TASK DESCRIPTION
Reproduce exactly, and only, the lines below from the one containing "R10: 330 (SIG18, SIG28) -> none" through the one containing "V1: 24V (plus".

SUPPLIED RECORDS
[Start of Attachment]

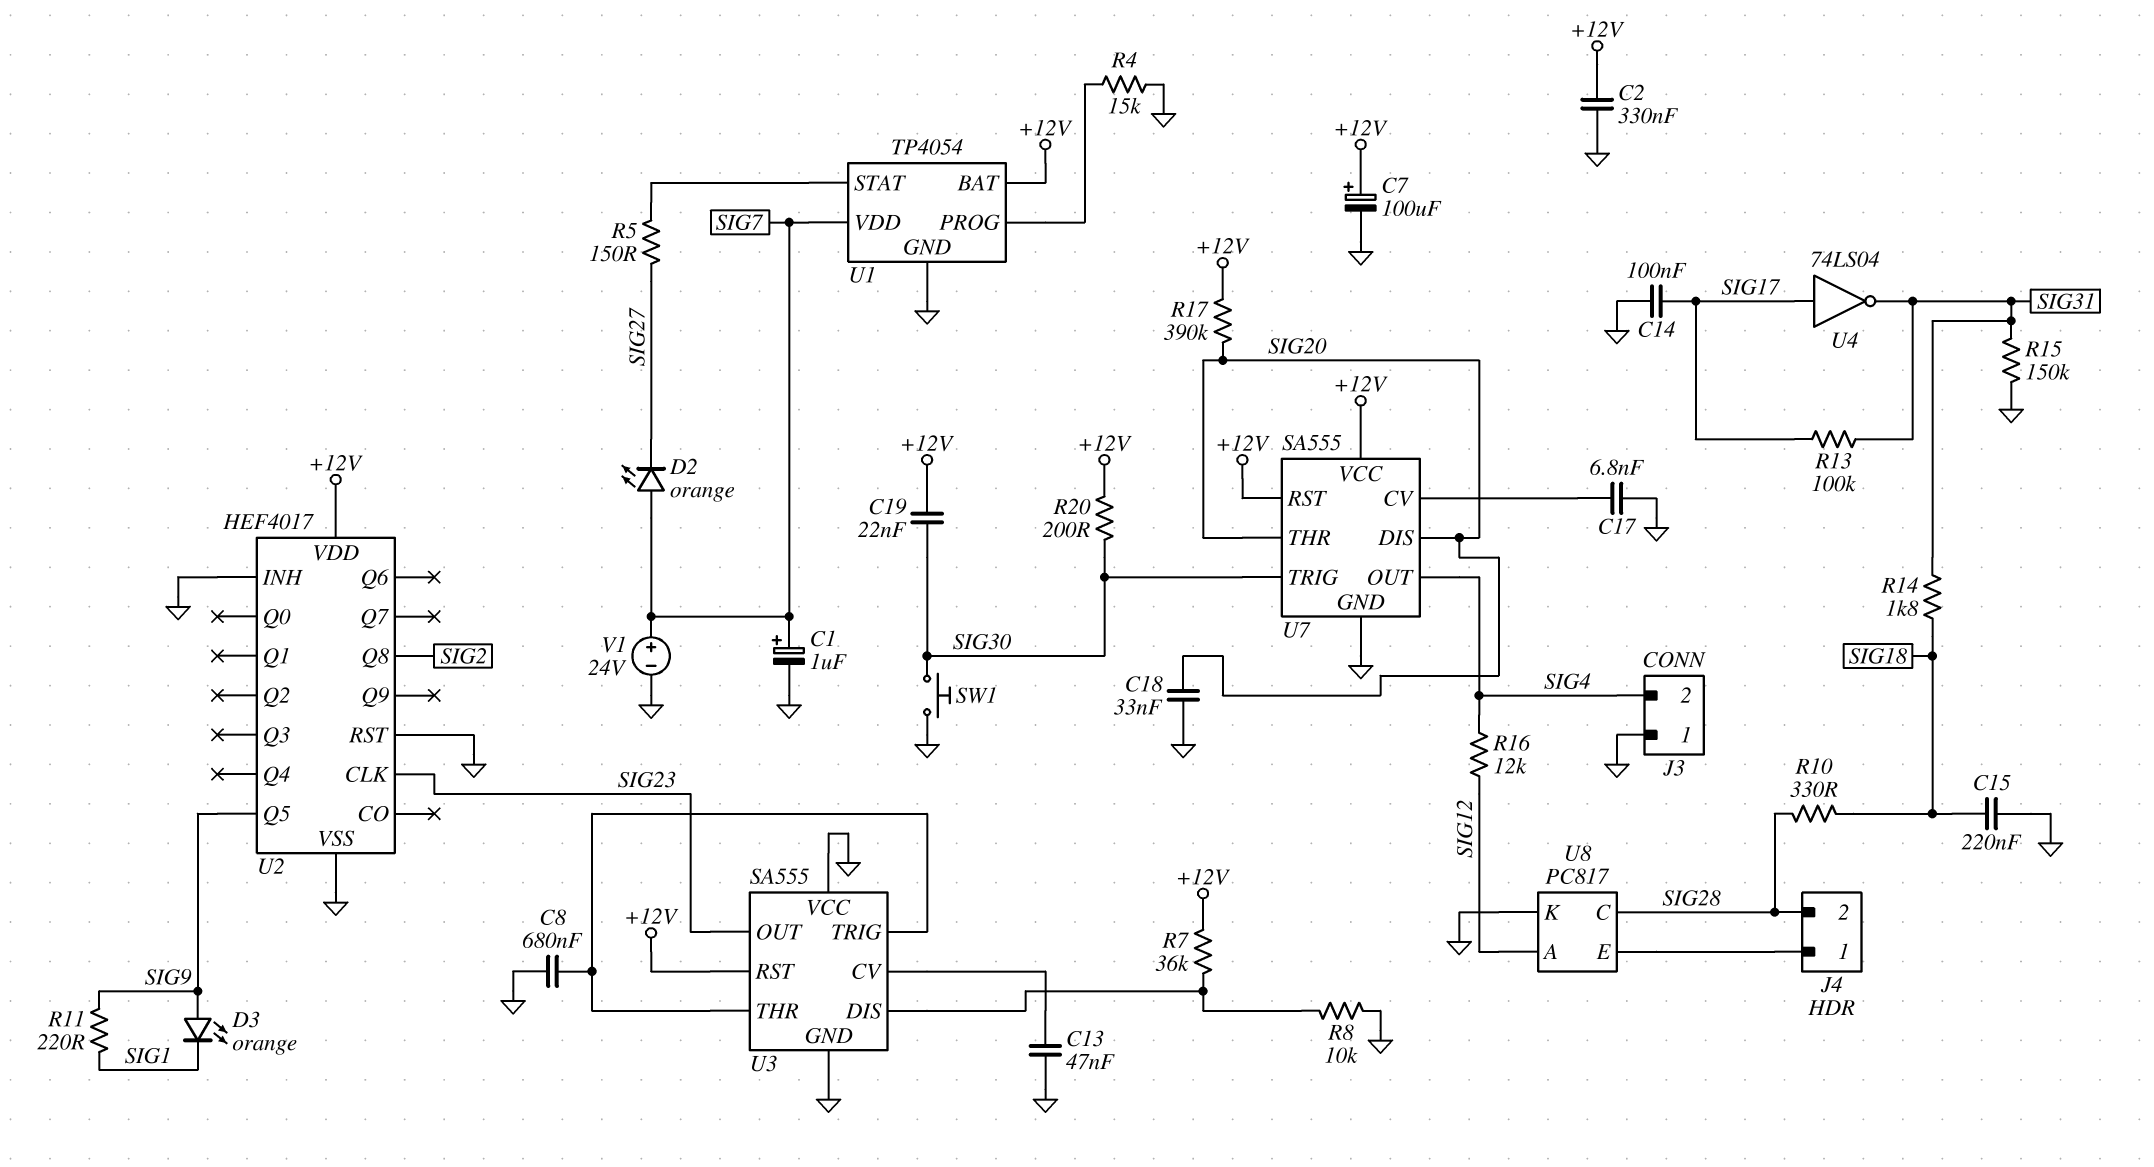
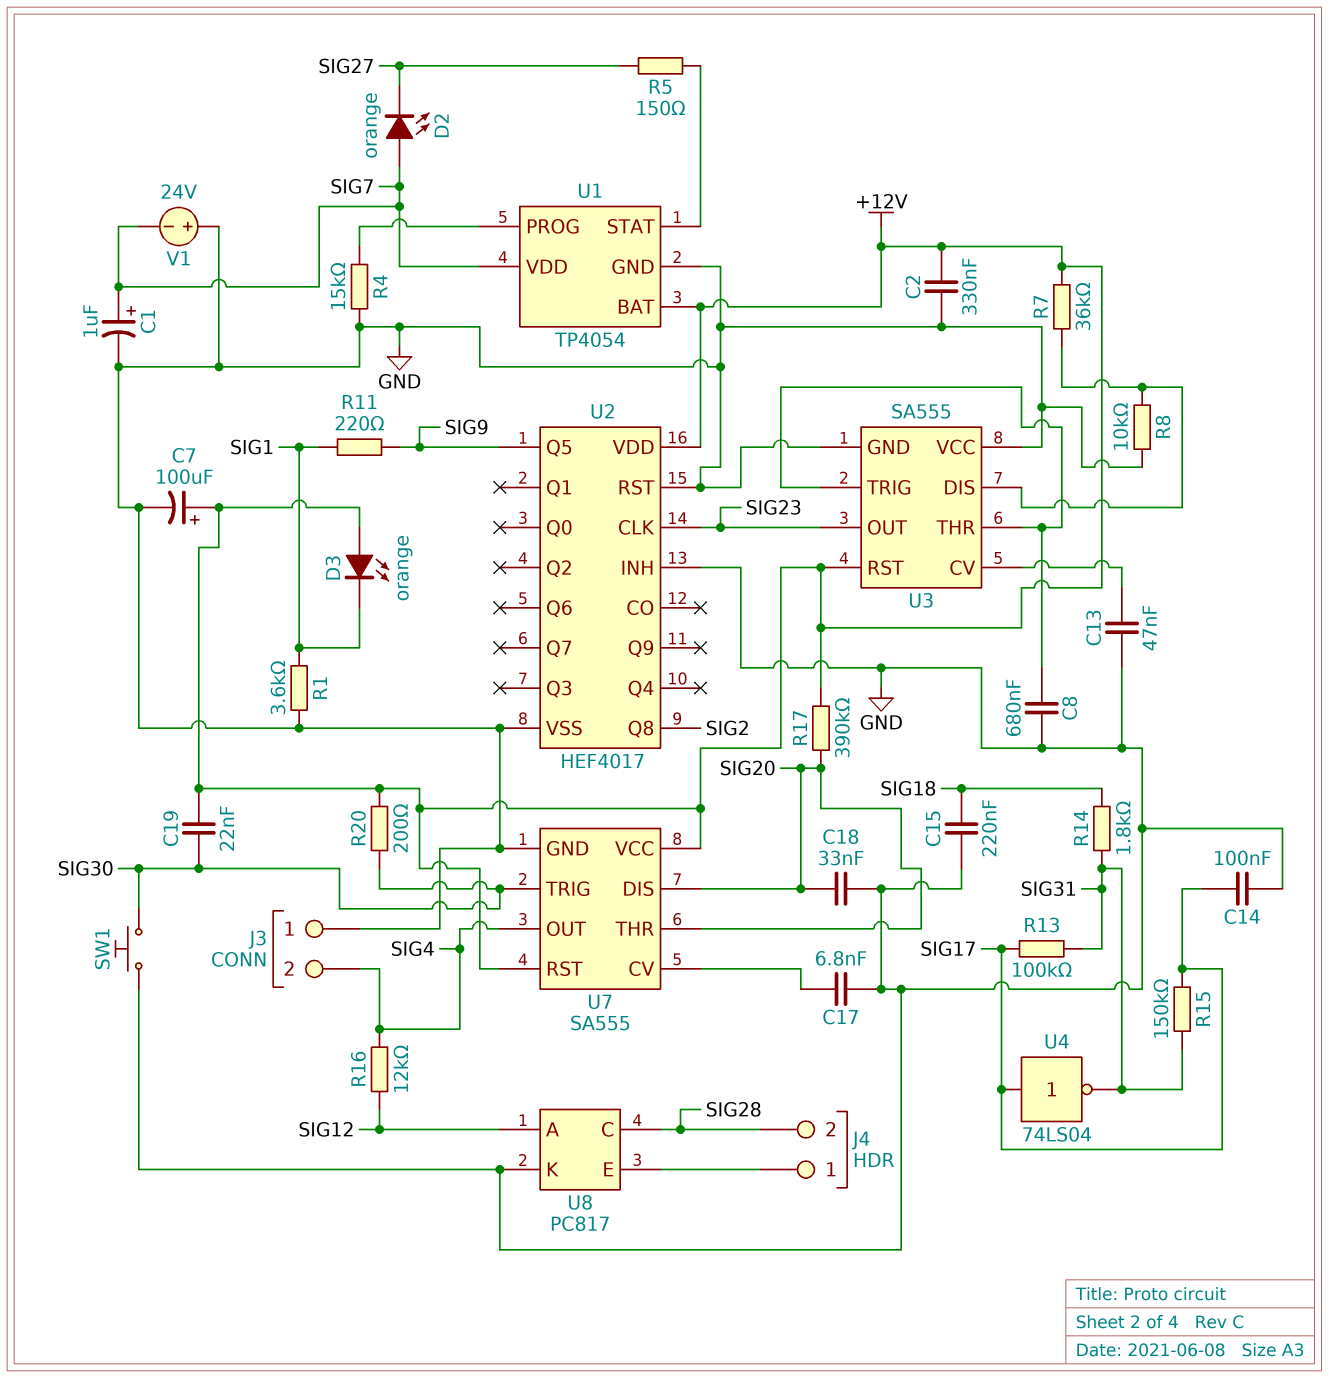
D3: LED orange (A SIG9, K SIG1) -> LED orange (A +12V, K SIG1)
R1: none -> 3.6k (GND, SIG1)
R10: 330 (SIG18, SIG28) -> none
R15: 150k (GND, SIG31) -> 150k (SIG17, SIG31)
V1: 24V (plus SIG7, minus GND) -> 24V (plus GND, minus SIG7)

[End of Attachment]
[Start of Attachment]

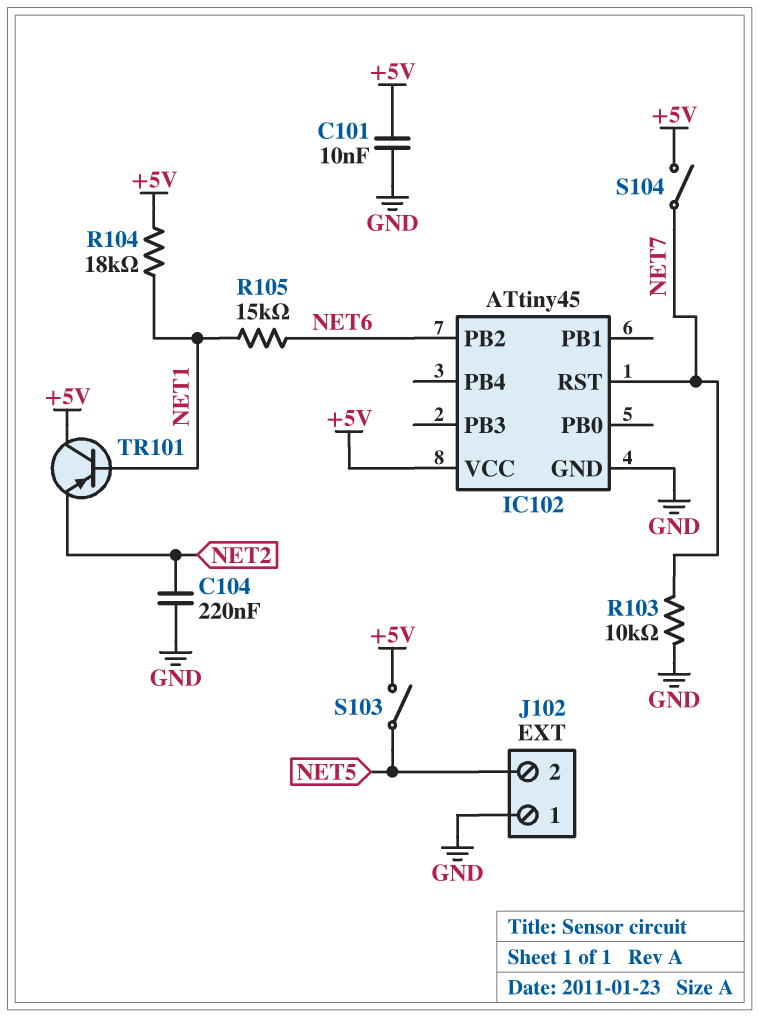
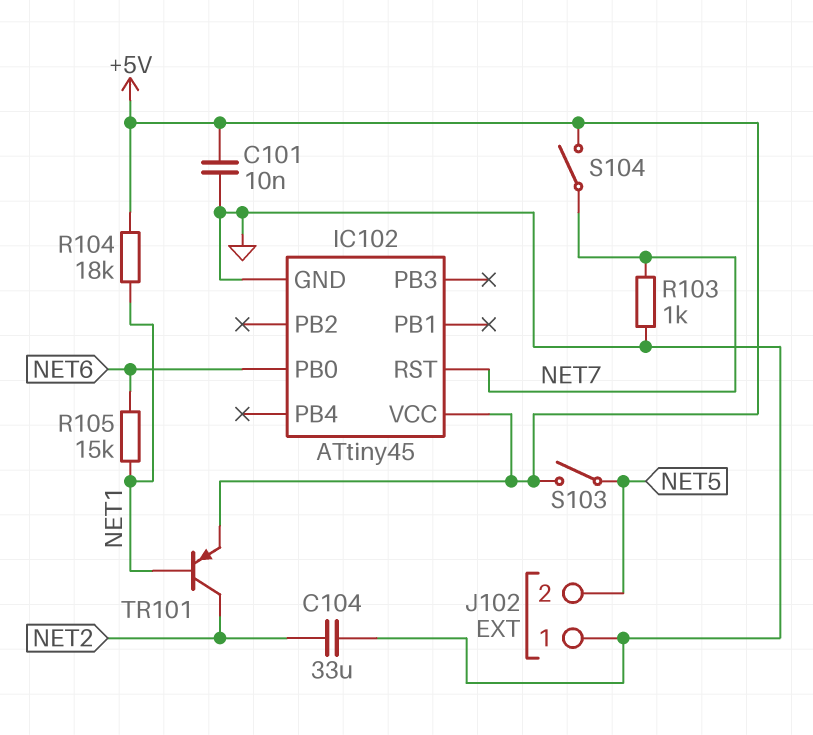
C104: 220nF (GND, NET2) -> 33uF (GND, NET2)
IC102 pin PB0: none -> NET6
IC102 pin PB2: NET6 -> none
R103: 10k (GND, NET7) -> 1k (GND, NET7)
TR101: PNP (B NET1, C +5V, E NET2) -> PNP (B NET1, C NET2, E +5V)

[End of Attachment]
[Start of Attachment]

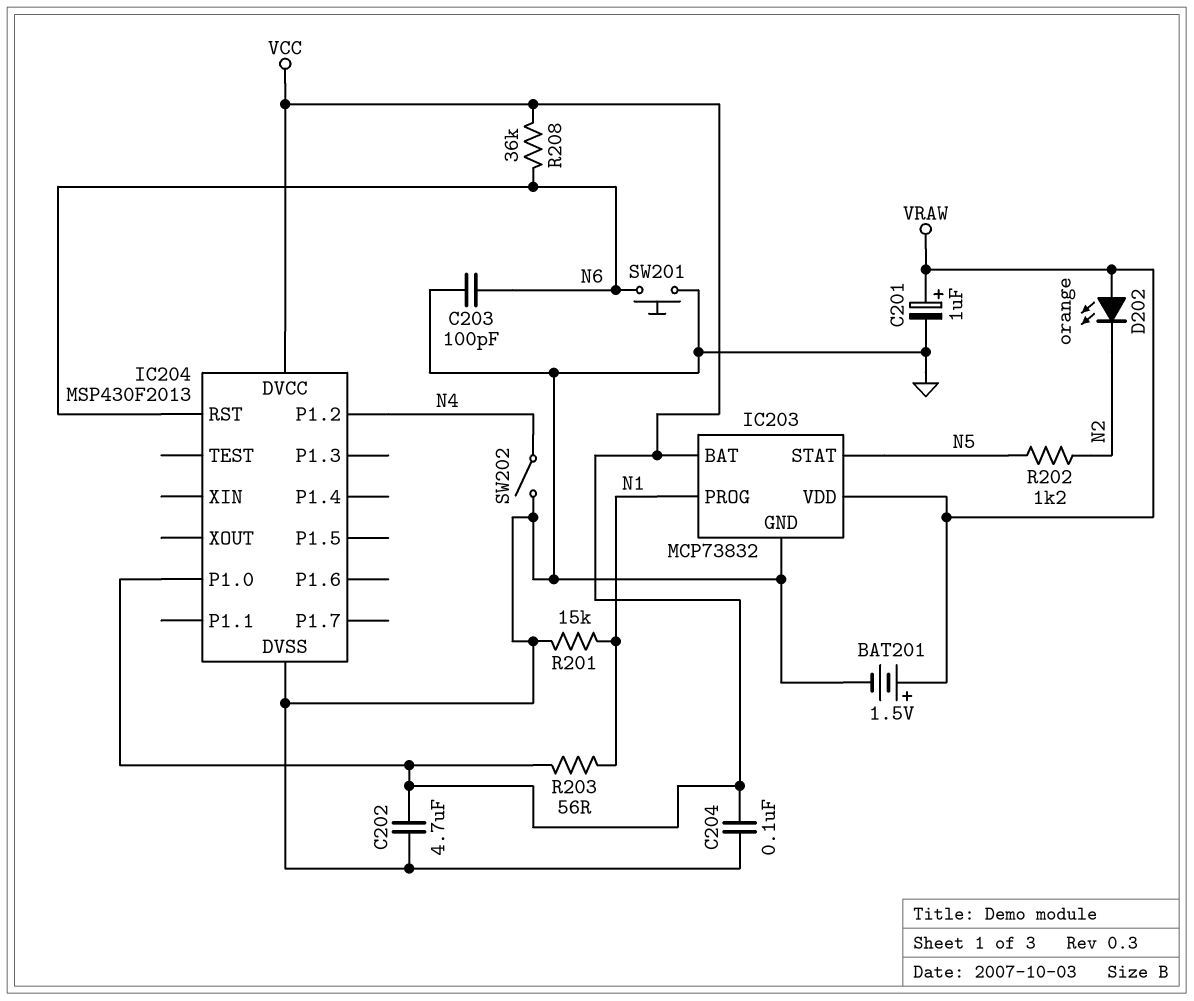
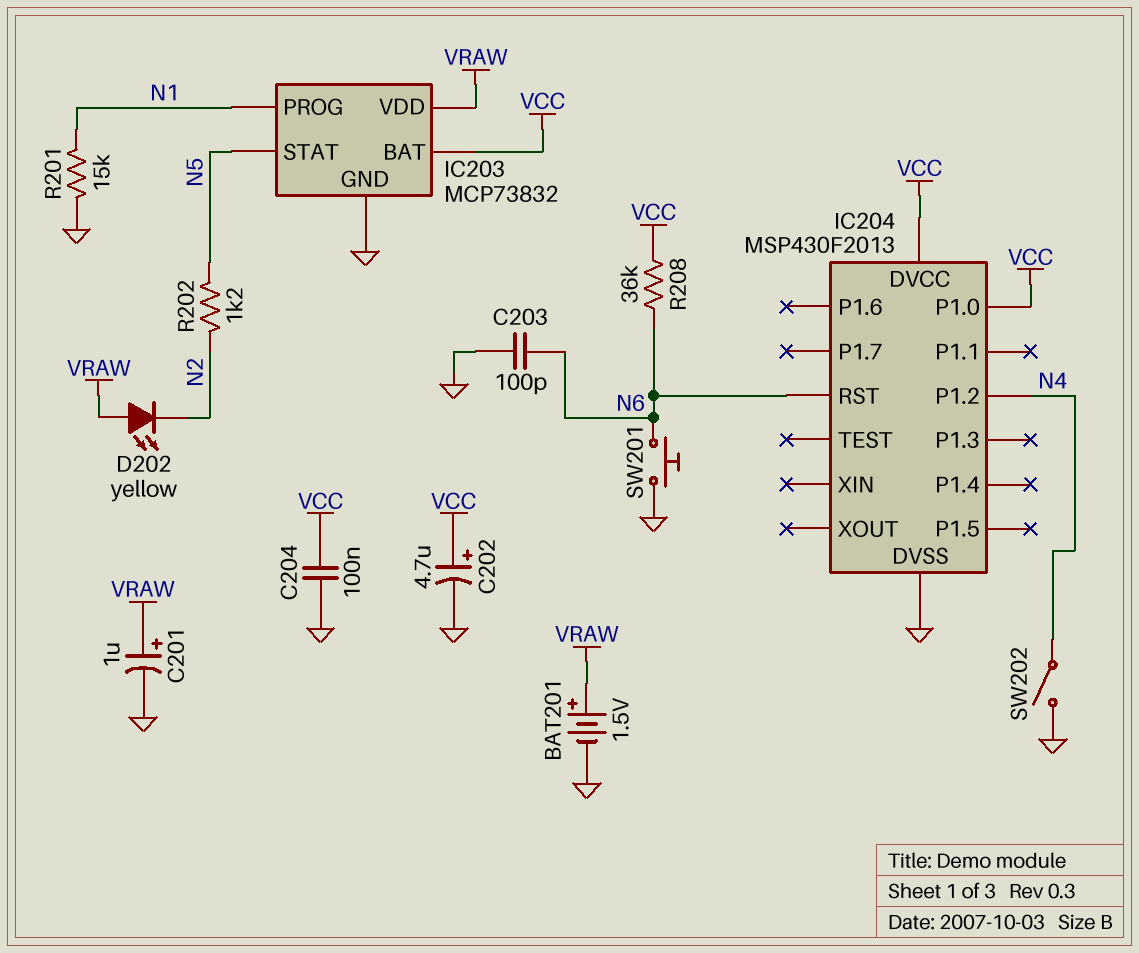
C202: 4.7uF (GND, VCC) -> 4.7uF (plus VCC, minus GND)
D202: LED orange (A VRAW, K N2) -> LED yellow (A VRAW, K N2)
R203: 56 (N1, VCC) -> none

[End of Attachment]

RESPONSE TO THE TASK
R10: 330 (SIG18, SIG28) -> none
R15: 150k (GND, SIG31) -> 150k (SIG17, SIG31)
V1: 24V (plus SIG7, minus GND) -> 24V (plus GND, minus SIG7)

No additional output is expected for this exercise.